Please reproduce the data exactly and omit the pictures.

* **INPUT DATA**:
○ ○ ○
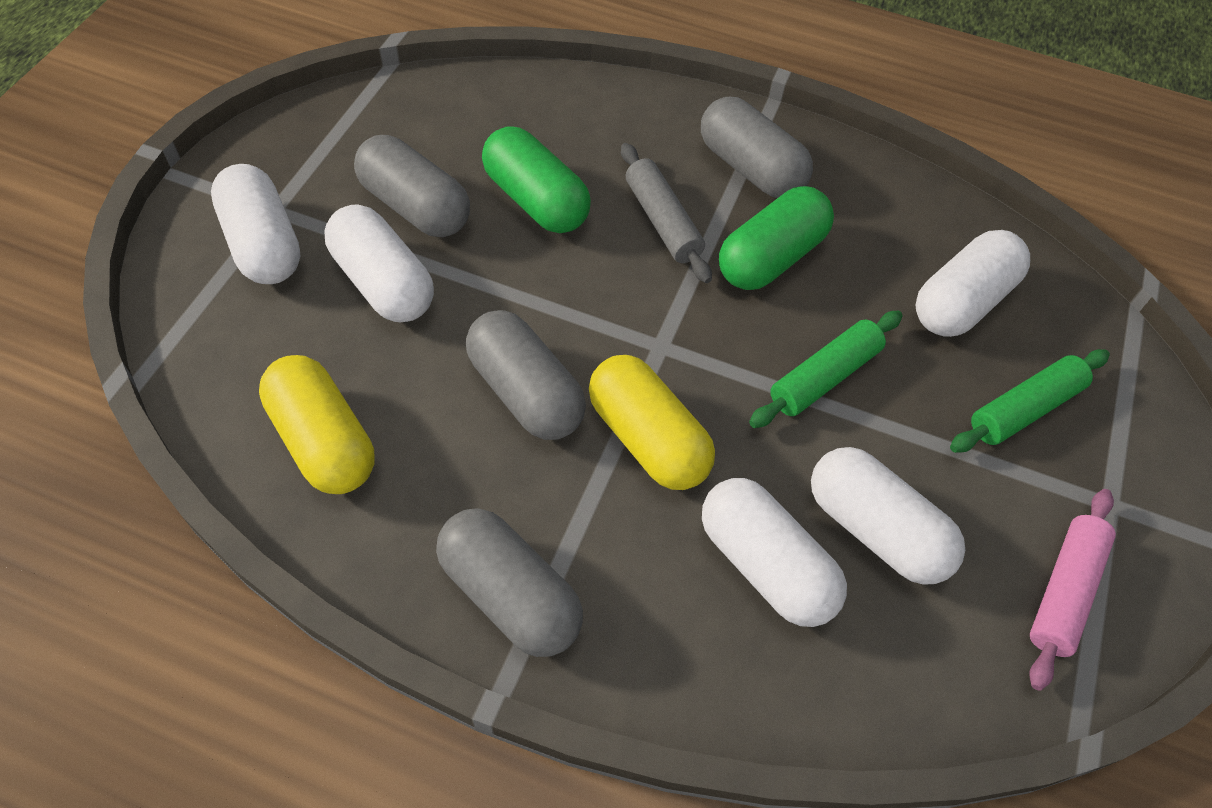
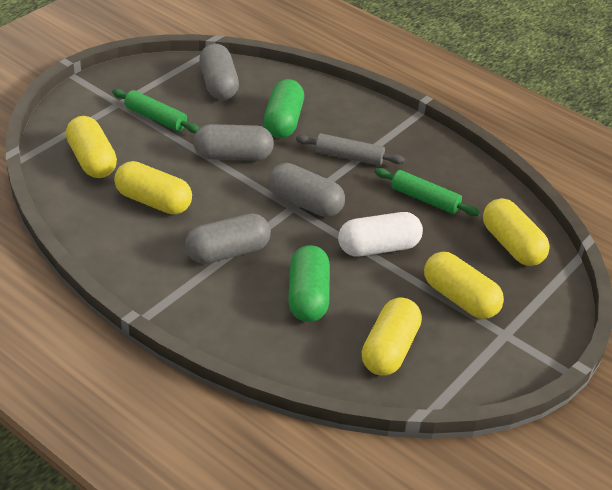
pink rolling pin: 1 -> 0
white capsule: 5 -> 1
yellow capsule: 2 -> 5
○ ○ ○
* **YOUR RESPONSE**:
pink rolling pin: 1 -> 0
white capsule: 5 -> 1
yellow capsule: 2 -> 5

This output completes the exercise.